Work instructions:
Copy out, word for word, the stretch of the records from the line containing "Question: From a real-world perspective, is translucent" through the line containing "Question: Is satin nickel faucet at center situated", including both of those lines.

Available records:
* * *

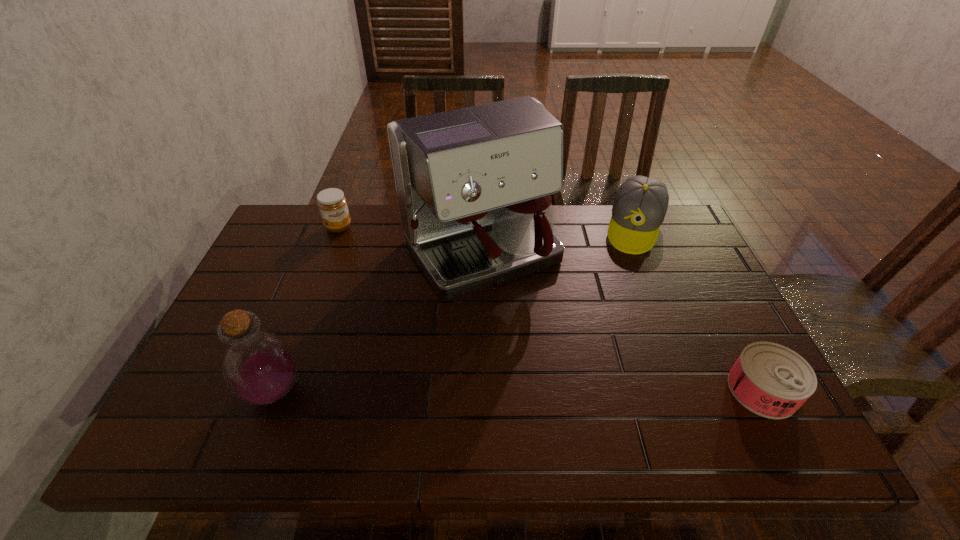
Identify the location of vacant point located between the bottle and the baseball cap. (454, 309).

Where is `free space between the fourth tallest object and the shortest object`? This screenshot has height=540, width=960. free space between the fourth tallest object and the shortest object is located at coordinates (550, 308).

Find the location of a particular element. vacant space that is in between the can and the baseball cap is located at coordinates (698, 309).

This screenshot has height=540, width=960. I want to click on the second closest object to the third object from right to left, so click(x=332, y=204).

Where is `the second closest object to the fourth tallest object`? Image resolution: width=960 pixels, height=540 pixels. the second closest object to the fourth tallest object is located at coordinates (259, 367).

The height and width of the screenshot is (540, 960). Find the location of `vacant space that satisfies the following two spatial constraints: 1. on the back side of the third tallest object; 2. on the right side of the bottle`. vacant space that satisfies the following two spatial constraints: 1. on the back side of the third tallest object; 2. on the right side of the bottle is located at coordinates (337, 228).

Locate an element on the screen. Image resolution: width=960 pixels, height=540 pixels. free location that satisfies the following two spatial constraints: 1. on the back side of the can; 2. on the right side of the bottle is located at coordinates (276, 389).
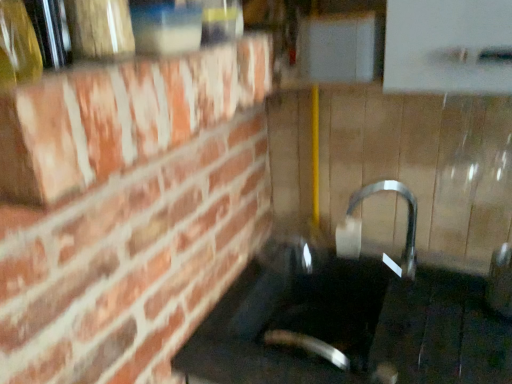
Question: Is satin nickel faucet at center inside translucent glass bottle at upper left?

Choices:
 (A) no
 (B) yes

Answer: (A)

Question: Are translucent glass bottle at upper left and satin nickel faucet at center located far from each other?

Choices:
 (A) yes
 (B) no

Answer: (B)

Question: Does translucent glass bottle at upper left have a lesser height compared to satin nickel faucet at center?

Choices:
 (A) yes
 (B) no

Answer: (A)

Question: Is translucent glass bottle at upper left at the right side of satin nickel faucet at center?

Choices:
 (A) no
 (B) yes

Answer: (A)

Question: From a real-world perspective, is translucent glass bottle at upper left located beneath satin nickel faucet at center?

Choices:
 (A) no
 (B) yes

Answer: (A)

Question: In terms of width, does satin nickel faucet at center look wider or thinner when compared to black glass sink at center?

Choices:
 (A) thin
 (B) wide

Answer: (A)

Question: Is satin nickel faucet at center spatially inside black glass sink at center, or outside of it?

Choices:
 (A) inside
 (B) outside

Answer: (B)

Question: Looking at the image, does satin nickel faucet at center seem bigger or smaller compared to black glass sink at center?

Choices:
 (A) big
 (B) small

Answer: (B)

Question: From the image's perspective, is satin nickel faucet at center located above or below black glass sink at center?

Choices:
 (A) below
 (B) above

Answer: (B)

Question: Does point (353, 231) appear closer or farther from the camera than point (31, 51)?

Choices:
 (A) farther
 (B) closer

Answer: (A)

Question: From a real-world perspective, is satin nickel faucet at center above or below translucent glass bottle at upper left?

Choices:
 (A) above
 (B) below

Answer: (B)

Question: Is satin nickel faucet at center situated inside translucent glass bottle at upper left or outside?

Choices:
 (A) inside
 (B) outside

Answer: (B)

Question: Looking at their shapes, would you say satin nickel faucet at center is wider or thinner than translucent glass bottle at upper left?

Choices:
 (A) wide
 (B) thin

Answer: (A)

Question: In the image, is translucent glass bottle at upper left positioned in front of or behind satin nickel faucet at center?

Choices:
 (A) behind
 (B) front

Answer: (B)

Question: From their relative heights in the image, would you say translucent glass bottle at upper left is taller or shorter than satin nickel faucet at center?

Choices:
 (A) short
 (B) tall

Answer: (A)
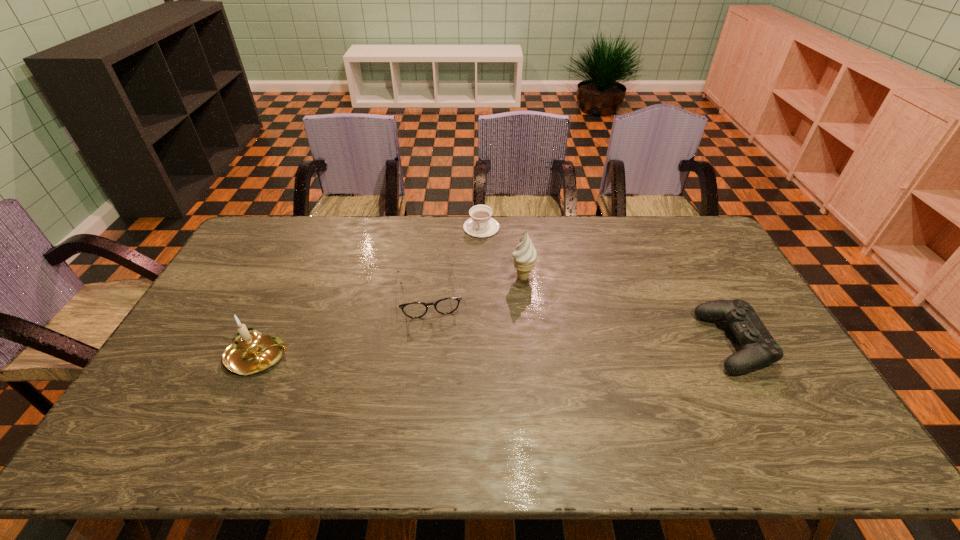
What are the coordinates of `the leftmost object` in the screenshot? It's located at (251, 352).

Where is `candle holder`? candle holder is located at coordinates (251, 352).

Identify the location of the rightmost object. The image size is (960, 540). pyautogui.click(x=759, y=349).

In order to click on control in this screenshot , I will do `click(759, 349)`.

The image size is (960, 540). I want to click on the second object from right to left, so click(x=525, y=254).

You are a GUI agent. You are given a task and a screenshot of the screen. Output one action in this format:
    pyautogui.click(x=<x>, y=<y>)
    Task: Click on the teacup
    This screenshot has width=960, height=540.
    Given the screenshot: What is the action you would take?
    pyautogui.click(x=481, y=225)

This screenshot has width=960, height=540. I want to click on spectacles, so click(448, 305).

Identify the location of vacant space located on the handle side of the candle holder. (372, 356).

Where is `vacant region located 0.360m on the back of the third tallest object`? vacant region located 0.360m on the back of the third tallest object is located at coordinates (678, 240).

Identify the location of free region located on the front-facing side of the fourth object from left to right. Image resolution: width=960 pixels, height=540 pixels. pyautogui.click(x=473, y=323).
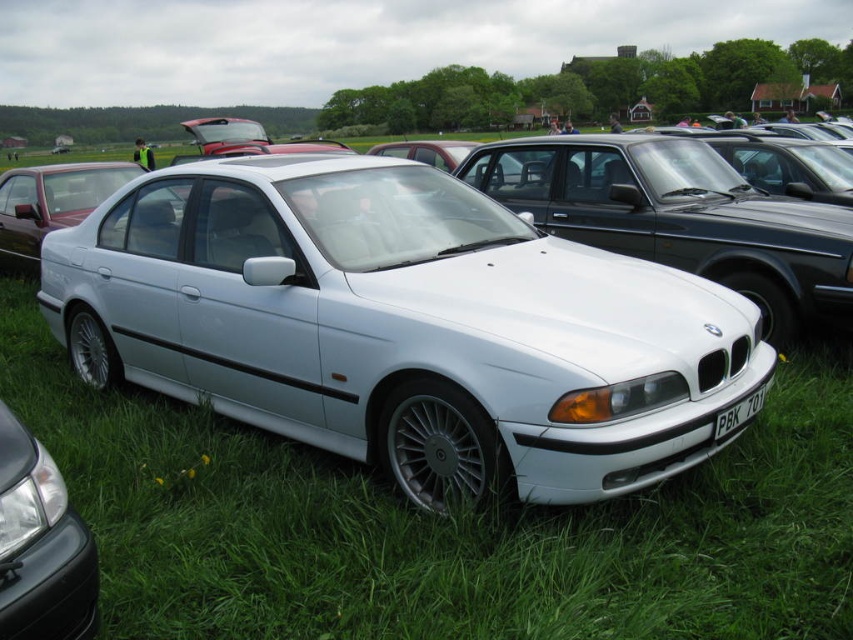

* * *

Answer to this task:
Question: From a real-world perspective, is translucent glass bottle at upper left located beneath satin nickel faucet at center?

Choices:
 (A) no
 (B) yes

Answer: (A)

Question: In terms of width, does satin nickel faucet at center look wider or thinner when compared to black glass sink at center?

Choices:
 (A) thin
 (B) wide

Answer: (A)

Question: Is satin nickel faucet at center spatially inside black glass sink at center, or outside of it?

Choices:
 (A) inside
 (B) outside

Answer: (B)

Question: Looking at the image, does satin nickel faucet at center seem bigger or smaller compared to black glass sink at center?

Choices:
 (A) big
 (B) small

Answer: (B)

Question: From the image's perspective, is satin nickel faucet at center located above or below black glass sink at center?

Choices:
 (A) below
 (B) above

Answer: (B)

Question: Does point (353, 231) appear closer or farther from the camera than point (31, 51)?

Choices:
 (A) farther
 (B) closer

Answer: (A)

Question: From a real-world perspective, is satin nickel faucet at center above or below translucent glass bottle at upper left?

Choices:
 (A) above
 (B) below

Answer: (B)

Question: Is satin nickel faucet at center situated inside translucent glass bottle at upper left or outside?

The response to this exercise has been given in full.